BEGIN Listing
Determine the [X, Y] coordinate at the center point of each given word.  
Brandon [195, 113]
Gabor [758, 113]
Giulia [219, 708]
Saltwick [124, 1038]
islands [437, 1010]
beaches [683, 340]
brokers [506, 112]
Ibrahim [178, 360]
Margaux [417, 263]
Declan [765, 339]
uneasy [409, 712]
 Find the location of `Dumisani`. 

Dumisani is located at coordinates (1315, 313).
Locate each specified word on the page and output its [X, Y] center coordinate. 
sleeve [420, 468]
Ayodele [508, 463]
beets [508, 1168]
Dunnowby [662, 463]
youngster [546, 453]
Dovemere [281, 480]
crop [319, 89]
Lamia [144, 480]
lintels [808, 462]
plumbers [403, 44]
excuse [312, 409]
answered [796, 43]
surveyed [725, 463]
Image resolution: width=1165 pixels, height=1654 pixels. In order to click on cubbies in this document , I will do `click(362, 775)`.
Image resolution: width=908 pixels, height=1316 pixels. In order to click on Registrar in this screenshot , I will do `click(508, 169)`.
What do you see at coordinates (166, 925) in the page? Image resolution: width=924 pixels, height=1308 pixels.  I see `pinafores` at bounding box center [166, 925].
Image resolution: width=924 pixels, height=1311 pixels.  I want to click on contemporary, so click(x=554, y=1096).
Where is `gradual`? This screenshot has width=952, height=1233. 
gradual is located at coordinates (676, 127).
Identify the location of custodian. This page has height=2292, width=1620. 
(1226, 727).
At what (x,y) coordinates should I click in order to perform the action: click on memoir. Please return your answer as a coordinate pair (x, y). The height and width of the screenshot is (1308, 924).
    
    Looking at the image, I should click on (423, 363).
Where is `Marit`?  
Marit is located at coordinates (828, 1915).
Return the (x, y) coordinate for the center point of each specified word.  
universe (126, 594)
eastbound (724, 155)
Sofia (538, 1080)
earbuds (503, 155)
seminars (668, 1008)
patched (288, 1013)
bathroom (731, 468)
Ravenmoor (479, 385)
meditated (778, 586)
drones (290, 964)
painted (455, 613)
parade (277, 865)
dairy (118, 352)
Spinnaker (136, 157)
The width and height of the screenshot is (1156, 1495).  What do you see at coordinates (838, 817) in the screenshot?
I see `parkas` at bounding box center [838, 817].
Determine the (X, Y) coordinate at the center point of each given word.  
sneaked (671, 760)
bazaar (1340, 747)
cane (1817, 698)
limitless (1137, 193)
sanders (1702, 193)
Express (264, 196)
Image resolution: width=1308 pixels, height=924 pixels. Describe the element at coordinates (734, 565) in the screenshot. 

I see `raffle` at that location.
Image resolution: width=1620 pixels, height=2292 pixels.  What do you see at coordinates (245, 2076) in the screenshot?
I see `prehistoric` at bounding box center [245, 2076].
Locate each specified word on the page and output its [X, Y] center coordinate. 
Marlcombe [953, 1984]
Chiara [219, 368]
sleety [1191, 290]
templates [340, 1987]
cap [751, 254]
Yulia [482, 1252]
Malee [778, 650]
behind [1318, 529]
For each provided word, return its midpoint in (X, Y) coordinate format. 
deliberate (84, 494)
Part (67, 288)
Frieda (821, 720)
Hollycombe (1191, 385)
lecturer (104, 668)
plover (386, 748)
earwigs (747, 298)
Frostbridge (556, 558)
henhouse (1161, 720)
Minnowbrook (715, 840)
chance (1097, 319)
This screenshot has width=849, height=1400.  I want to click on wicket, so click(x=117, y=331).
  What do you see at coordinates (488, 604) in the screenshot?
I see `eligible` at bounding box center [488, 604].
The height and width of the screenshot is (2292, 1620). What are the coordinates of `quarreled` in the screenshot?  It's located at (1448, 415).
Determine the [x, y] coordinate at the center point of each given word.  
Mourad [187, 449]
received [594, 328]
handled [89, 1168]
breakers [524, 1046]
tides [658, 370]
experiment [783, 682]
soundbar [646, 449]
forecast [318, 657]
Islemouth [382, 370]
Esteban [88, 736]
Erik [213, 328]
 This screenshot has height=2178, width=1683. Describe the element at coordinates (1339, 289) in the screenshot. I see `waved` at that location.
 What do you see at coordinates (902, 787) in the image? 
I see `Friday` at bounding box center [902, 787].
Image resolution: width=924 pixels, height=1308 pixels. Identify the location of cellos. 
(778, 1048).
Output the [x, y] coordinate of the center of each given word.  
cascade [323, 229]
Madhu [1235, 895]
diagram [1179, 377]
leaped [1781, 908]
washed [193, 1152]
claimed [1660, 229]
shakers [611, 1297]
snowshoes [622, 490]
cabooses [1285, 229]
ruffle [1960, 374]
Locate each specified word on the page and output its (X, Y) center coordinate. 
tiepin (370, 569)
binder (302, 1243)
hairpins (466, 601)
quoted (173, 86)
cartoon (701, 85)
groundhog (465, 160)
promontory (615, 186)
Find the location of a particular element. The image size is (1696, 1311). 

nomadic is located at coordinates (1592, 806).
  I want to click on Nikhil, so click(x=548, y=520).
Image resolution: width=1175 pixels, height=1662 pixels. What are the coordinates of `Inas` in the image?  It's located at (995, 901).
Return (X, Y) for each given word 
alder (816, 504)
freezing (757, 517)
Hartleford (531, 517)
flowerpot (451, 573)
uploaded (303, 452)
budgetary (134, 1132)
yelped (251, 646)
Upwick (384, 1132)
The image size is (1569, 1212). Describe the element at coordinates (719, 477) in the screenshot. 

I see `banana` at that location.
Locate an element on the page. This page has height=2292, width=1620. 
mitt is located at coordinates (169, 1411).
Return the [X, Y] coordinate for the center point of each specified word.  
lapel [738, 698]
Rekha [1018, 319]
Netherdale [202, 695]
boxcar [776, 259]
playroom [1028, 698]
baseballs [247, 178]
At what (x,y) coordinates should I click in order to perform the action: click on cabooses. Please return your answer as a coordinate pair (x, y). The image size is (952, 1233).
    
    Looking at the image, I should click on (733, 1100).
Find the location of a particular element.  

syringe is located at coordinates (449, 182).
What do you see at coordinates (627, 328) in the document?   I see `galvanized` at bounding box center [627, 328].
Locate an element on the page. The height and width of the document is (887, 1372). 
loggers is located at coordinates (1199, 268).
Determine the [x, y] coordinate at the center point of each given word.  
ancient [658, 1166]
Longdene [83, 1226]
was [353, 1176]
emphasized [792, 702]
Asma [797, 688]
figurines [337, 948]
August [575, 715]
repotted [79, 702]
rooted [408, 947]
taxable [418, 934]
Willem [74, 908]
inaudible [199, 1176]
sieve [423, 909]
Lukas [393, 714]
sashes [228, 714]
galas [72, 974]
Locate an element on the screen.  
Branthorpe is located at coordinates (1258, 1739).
END Listing
Task to complete:
Reproduce every item above word for word, in the same order.

Written response:
Determine the [X, Y] coordinate at the center point of each given word.  
Brandon [195, 113]
Gabor [758, 113]
Giulia [219, 708]
Saltwick [124, 1038]
islands [437, 1010]
beaches [683, 340]
brokers [506, 112]
Ibrahim [178, 360]
Margaux [417, 263]
Declan [765, 339]
uneasy [409, 712]
 Find the location of `Dumisani`. 

Dumisani is located at coordinates (1315, 313).
Locate each specified word on the page and output its [X, Y] center coordinate. 
sleeve [420, 468]
Ayodele [508, 463]
beets [508, 1168]
Dunnowby [662, 463]
youngster [546, 453]
Dovemere [281, 480]
crop [319, 89]
Lamia [144, 480]
lintels [808, 462]
plumbers [403, 44]
excuse [312, 409]
answered [796, 43]
surveyed [725, 463]
Image resolution: width=1165 pixels, height=1654 pixels. In order to click on cubbies in this document , I will do `click(362, 775)`.
Image resolution: width=908 pixels, height=1316 pixels. In order to click on Registrar in this screenshot , I will do `click(508, 169)`.
What do you see at coordinates (166, 925) in the page? Image resolution: width=924 pixels, height=1308 pixels.  I see `pinafores` at bounding box center [166, 925].
Image resolution: width=924 pixels, height=1311 pixels.  I want to click on contemporary, so click(x=554, y=1096).
Where is `gradual`? This screenshot has width=952, height=1233. 
gradual is located at coordinates (676, 127).
Identify the location of custodian. This page has height=2292, width=1620. 
(1226, 727).
At what (x,y) coordinates should I click in order to perform the action: click on memoir. Please return your answer as a coordinate pair (x, y). The height and width of the screenshot is (1308, 924).
    
    Looking at the image, I should click on (423, 363).
Where is `Marit`?  
Marit is located at coordinates (828, 1915).
Return the (x, y) coordinate for the center point of each specified word.  
universe (126, 594)
eastbound (724, 155)
Sofia (538, 1080)
earbuds (503, 155)
seminars (668, 1008)
patched (288, 1013)
bathroom (731, 468)
Ravenmoor (479, 385)
meditated (778, 586)
drones (290, 964)
painted (455, 613)
parade (277, 865)
dairy (118, 352)
Spinnaker (136, 157)
The width and height of the screenshot is (1156, 1495).  What do you see at coordinates (838, 817) in the screenshot?
I see `parkas` at bounding box center [838, 817].
Determine the (X, Y) coordinate at the center point of each given word.  
sneaked (671, 760)
bazaar (1340, 747)
cane (1817, 698)
limitless (1137, 193)
sanders (1702, 193)
Express (264, 196)
Image resolution: width=1308 pixels, height=924 pixels. Describe the element at coordinates (734, 565) in the screenshot. 

I see `raffle` at that location.
Image resolution: width=1620 pixels, height=2292 pixels.  What do you see at coordinates (245, 2076) in the screenshot?
I see `prehistoric` at bounding box center [245, 2076].
Locate each specified word on the page and output its [X, Y] center coordinate. 
Marlcombe [953, 1984]
Chiara [219, 368]
sleety [1191, 290]
templates [340, 1987]
cap [751, 254]
Yulia [482, 1252]
Malee [778, 650]
behind [1318, 529]
For each provided word, return its midpoint in (X, Y) coordinate format. 
deliberate (84, 494)
Part (67, 288)
Frieda (821, 720)
Hollycombe (1191, 385)
lecturer (104, 668)
plover (386, 748)
earwigs (747, 298)
Frostbridge (556, 558)
henhouse (1161, 720)
Minnowbrook (715, 840)
chance (1097, 319)
This screenshot has width=849, height=1400.  I want to click on wicket, so click(x=117, y=331).
  What do you see at coordinates (488, 604) in the screenshot?
I see `eligible` at bounding box center [488, 604].
The height and width of the screenshot is (2292, 1620). What are the coordinates of `quarreled` in the screenshot?  It's located at (1448, 415).
Determine the [x, y] coordinate at the center point of each given word.  
Mourad [187, 449]
received [594, 328]
handled [89, 1168]
breakers [524, 1046]
tides [658, 370]
experiment [783, 682]
soundbar [646, 449]
forecast [318, 657]
Islemouth [382, 370]
Esteban [88, 736]
Erik [213, 328]
 This screenshot has height=2178, width=1683. Describe the element at coordinates (1339, 289) in the screenshot. I see `waved` at that location.
 What do you see at coordinates (902, 787) in the image? 
I see `Friday` at bounding box center [902, 787].
Image resolution: width=924 pixels, height=1308 pixels. Identify the location of cellos. 
(778, 1048).
Output the [x, y] coordinate of the center of each given word.  
cascade [323, 229]
Madhu [1235, 895]
diagram [1179, 377]
leaped [1781, 908]
washed [193, 1152]
claimed [1660, 229]
shakers [611, 1297]
snowshoes [622, 490]
cabooses [1285, 229]
ruffle [1960, 374]
Locate each specified word on the page and output its (X, Y) center coordinate. 
tiepin (370, 569)
binder (302, 1243)
hairpins (466, 601)
quoted (173, 86)
cartoon (701, 85)
groundhog (465, 160)
promontory (615, 186)
Find the location of a particular element. The image size is (1696, 1311). 

nomadic is located at coordinates (1592, 806).
  I want to click on Nikhil, so click(x=548, y=520).
Image resolution: width=1175 pixels, height=1662 pixels. What are the coordinates of `Inas` in the image?  It's located at (995, 901).
Return (X, Y) for each given word 
alder (816, 504)
freezing (757, 517)
Hartleford (531, 517)
flowerpot (451, 573)
uploaded (303, 452)
budgetary (134, 1132)
yelped (251, 646)
Upwick (384, 1132)
The image size is (1569, 1212). Describe the element at coordinates (719, 477) in the screenshot. 

I see `banana` at that location.
Locate an element on the page. This page has height=2292, width=1620. 
mitt is located at coordinates (169, 1411).
Return the [X, Y] coordinate for the center point of each specified word.  
lapel [738, 698]
Rekha [1018, 319]
Netherdale [202, 695]
boxcar [776, 259]
playroom [1028, 698]
baseballs [247, 178]
At what (x,y) coordinates should I click in order to perform the action: click on cabooses. Please return your answer as a coordinate pair (x, y). The image size is (952, 1233).
    
    Looking at the image, I should click on (733, 1100).
Find the location of a particular element.  

syringe is located at coordinates (449, 182).
What do you see at coordinates (627, 328) in the document?   I see `galvanized` at bounding box center [627, 328].
Locate an element on the page. The height and width of the document is (887, 1372). 
loggers is located at coordinates (1199, 268).
Determine the [x, y] coordinate at the center point of each given word.  
ancient [658, 1166]
Longdene [83, 1226]
was [353, 1176]
emphasized [792, 702]
Asma [797, 688]
figurines [337, 948]
August [575, 715]
repotted [79, 702]
rooted [408, 947]
taxable [418, 934]
Willem [74, 908]
inaudible [199, 1176]
sieve [423, 909]
Lukas [393, 714]
sashes [228, 714]
galas [72, 974]
Locate an element on the screen.  
Branthorpe is located at coordinates (1258, 1739).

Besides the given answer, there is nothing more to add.